_Problem details_.
Count how many lines below include the string "plus", and give that number without anything else.

_Entries shown_.

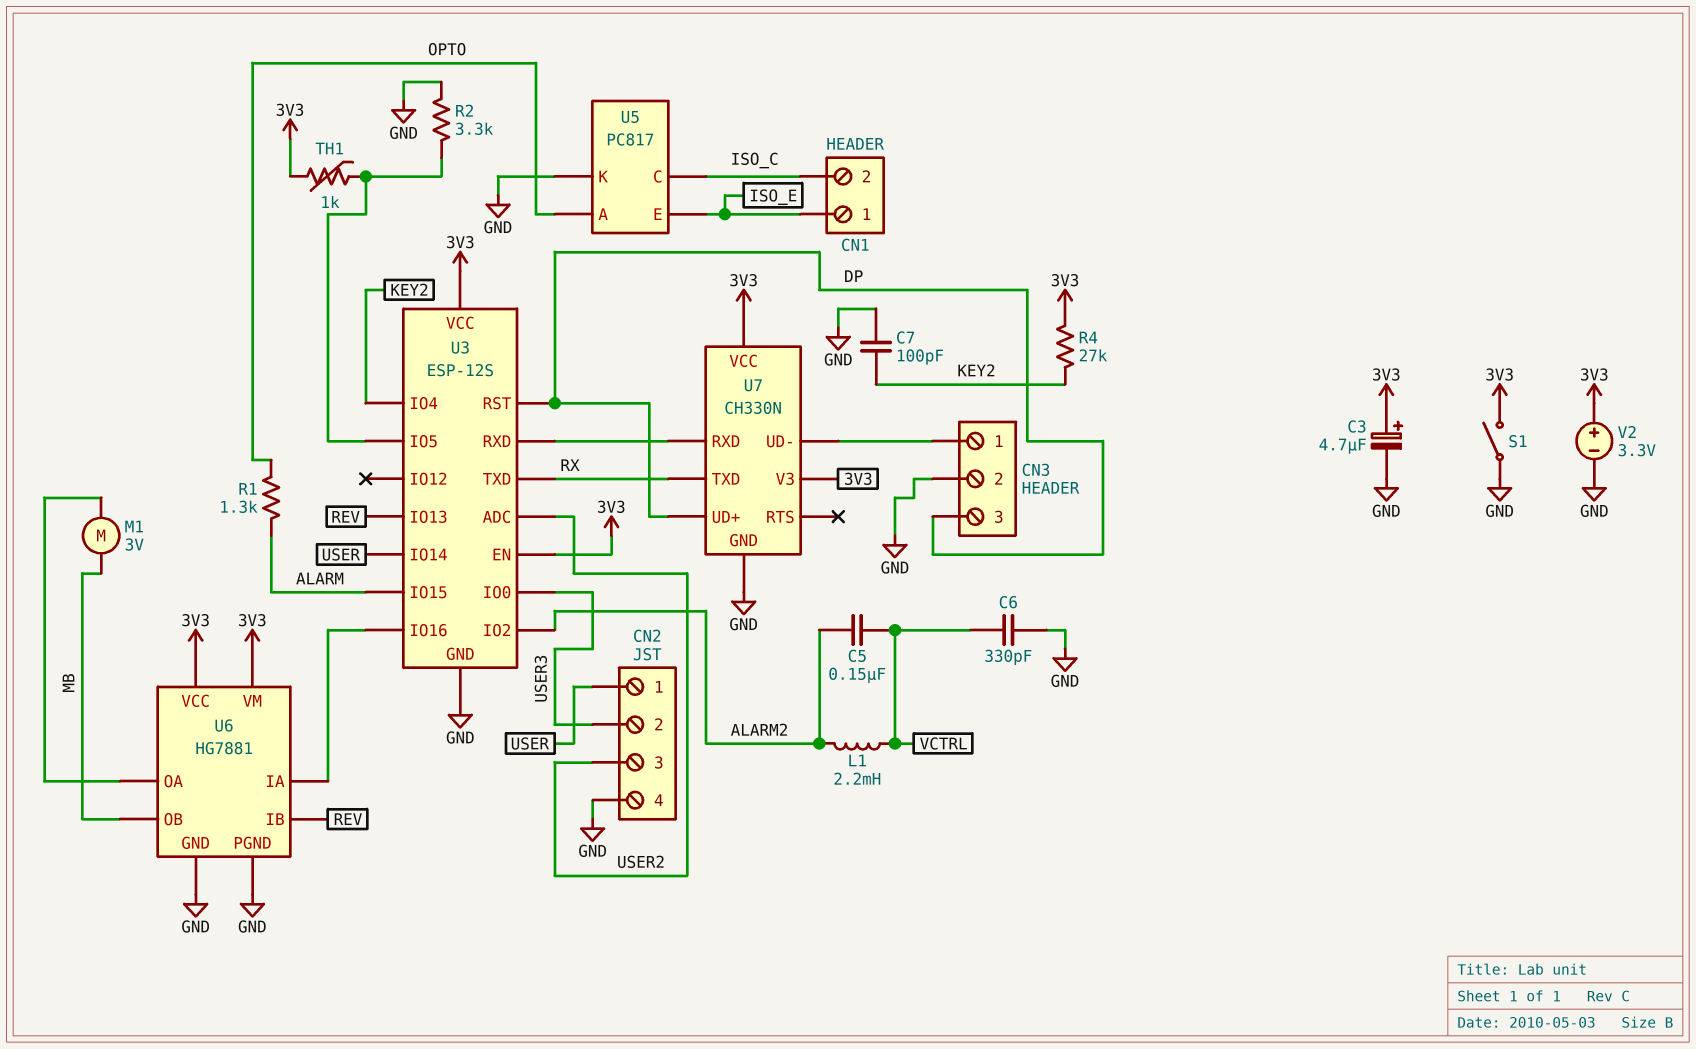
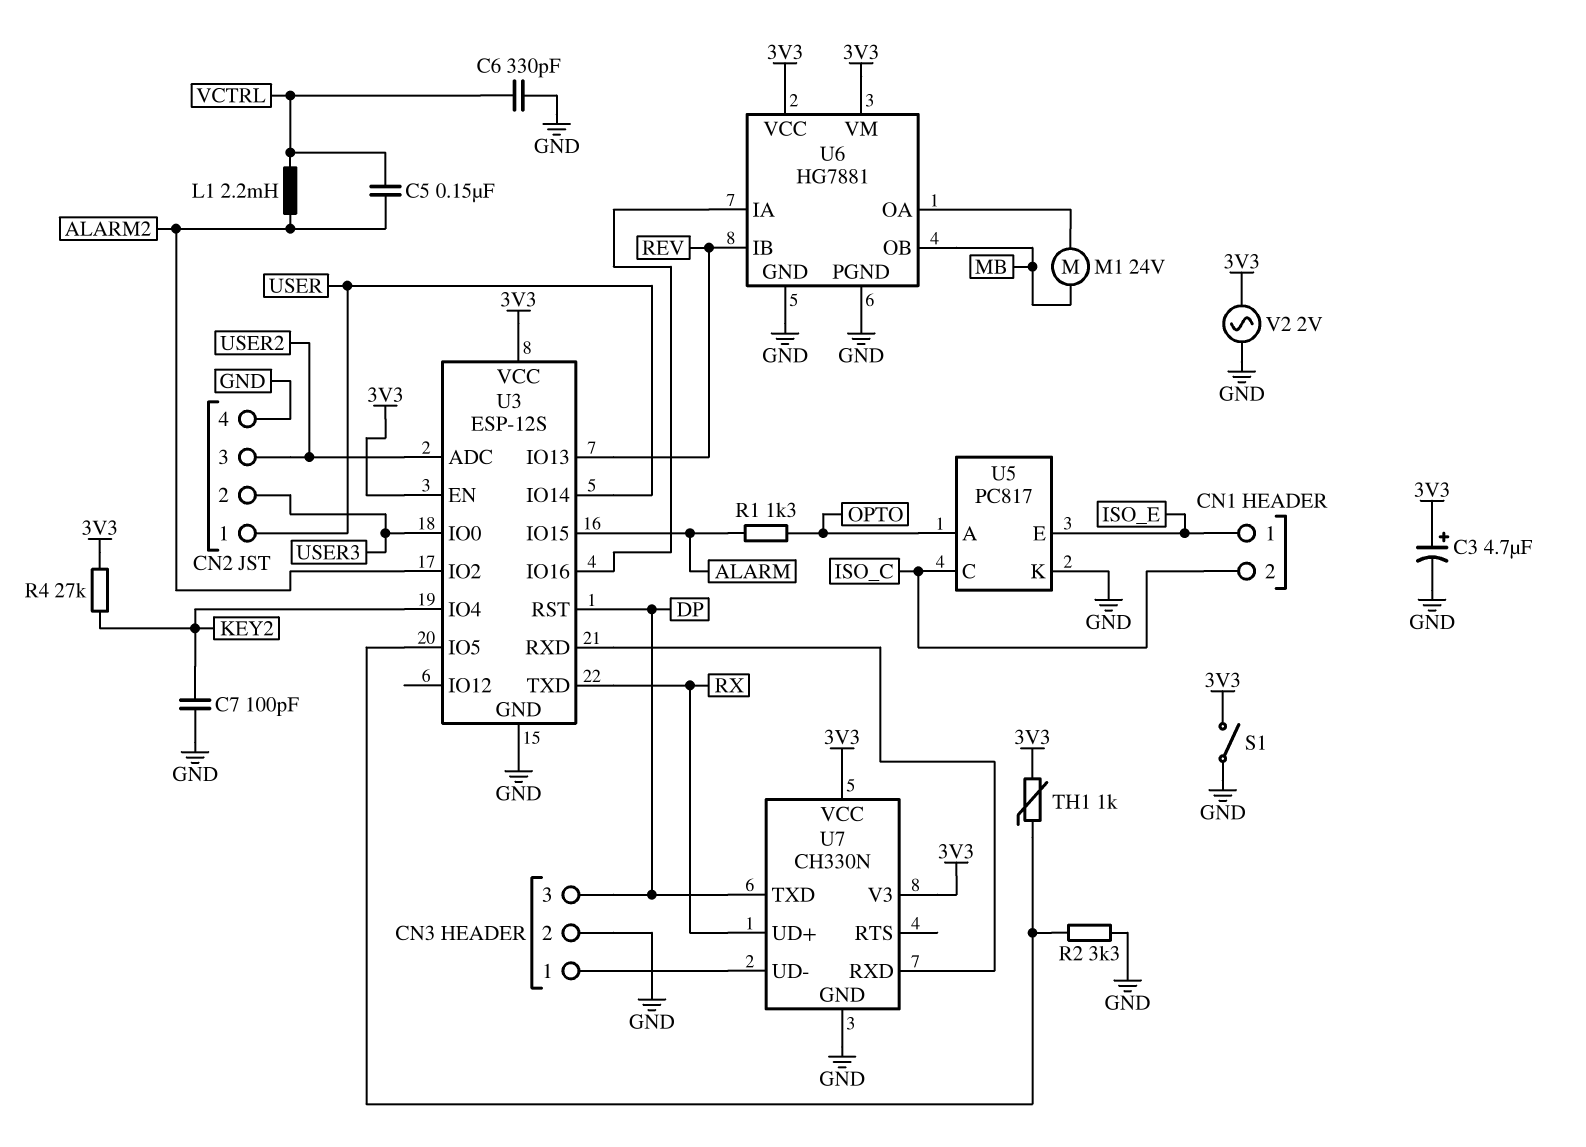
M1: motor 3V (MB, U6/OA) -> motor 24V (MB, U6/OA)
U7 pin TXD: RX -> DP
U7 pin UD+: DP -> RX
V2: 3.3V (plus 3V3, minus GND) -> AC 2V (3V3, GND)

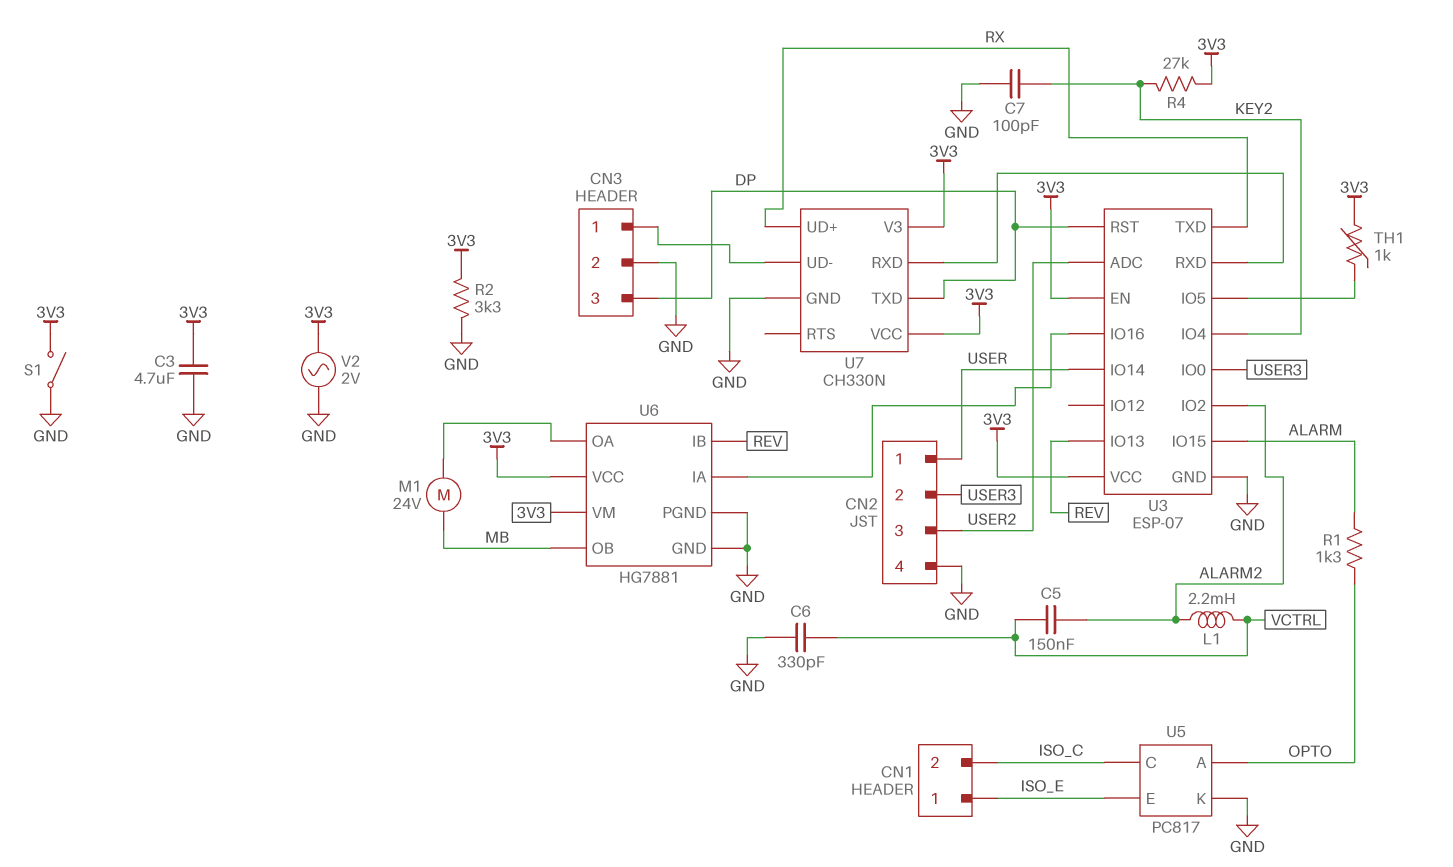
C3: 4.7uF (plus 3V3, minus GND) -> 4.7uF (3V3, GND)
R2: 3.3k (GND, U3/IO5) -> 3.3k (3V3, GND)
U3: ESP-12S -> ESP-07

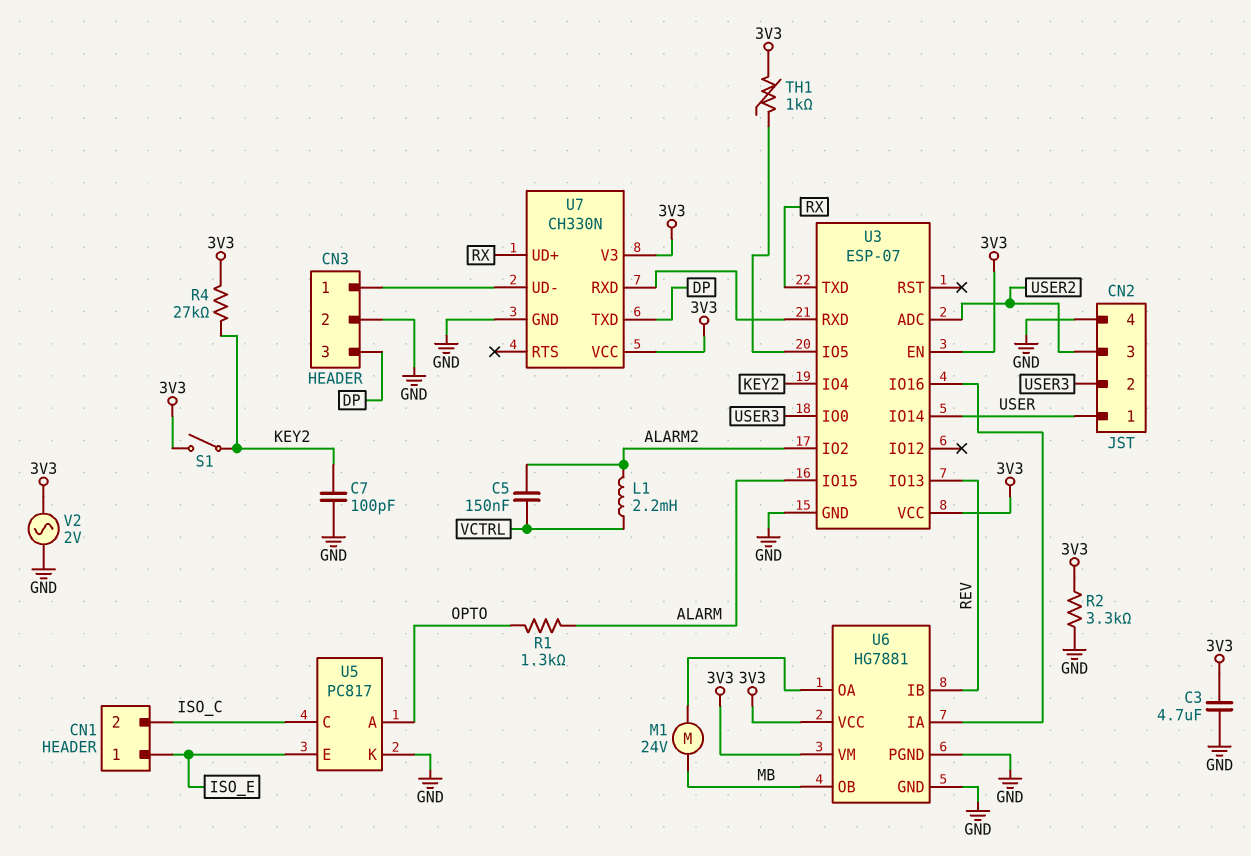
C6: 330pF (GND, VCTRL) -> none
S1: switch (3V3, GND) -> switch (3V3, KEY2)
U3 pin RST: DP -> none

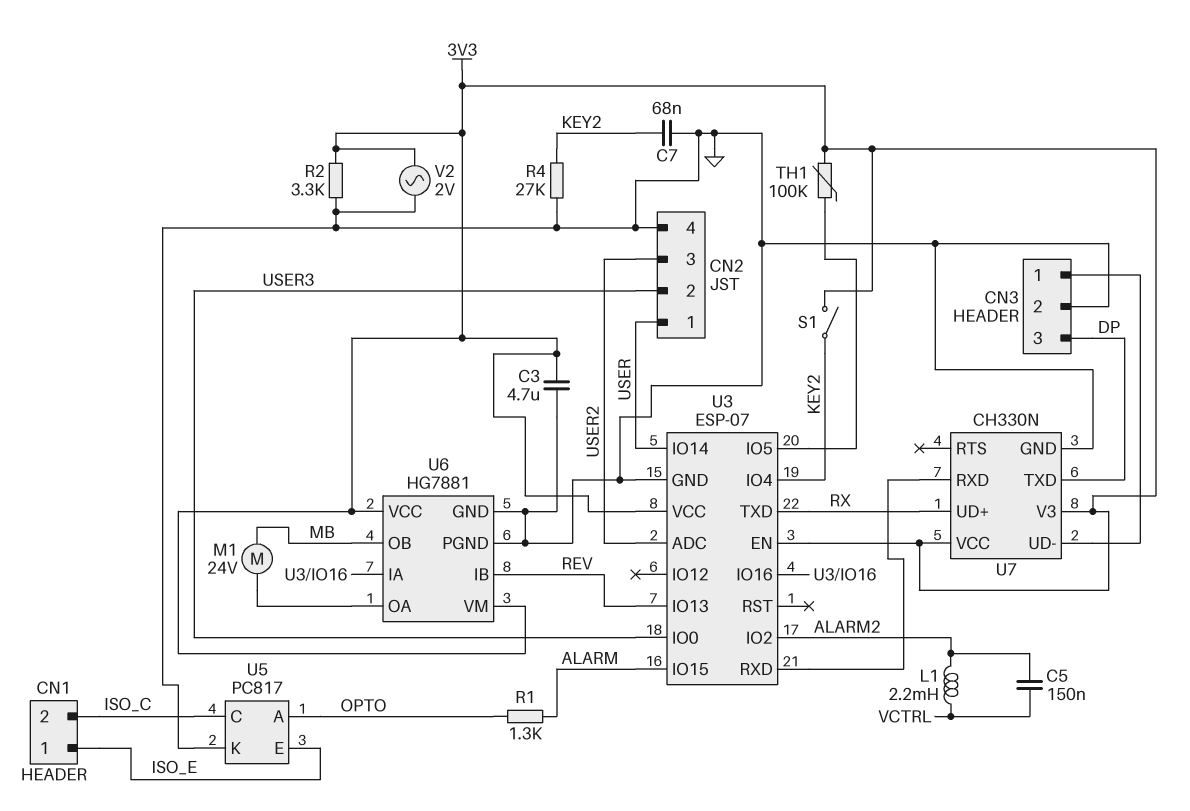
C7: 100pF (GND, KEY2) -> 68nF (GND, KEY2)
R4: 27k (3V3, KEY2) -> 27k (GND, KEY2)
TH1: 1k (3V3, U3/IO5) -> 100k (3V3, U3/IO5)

_Response for this exercise_.
2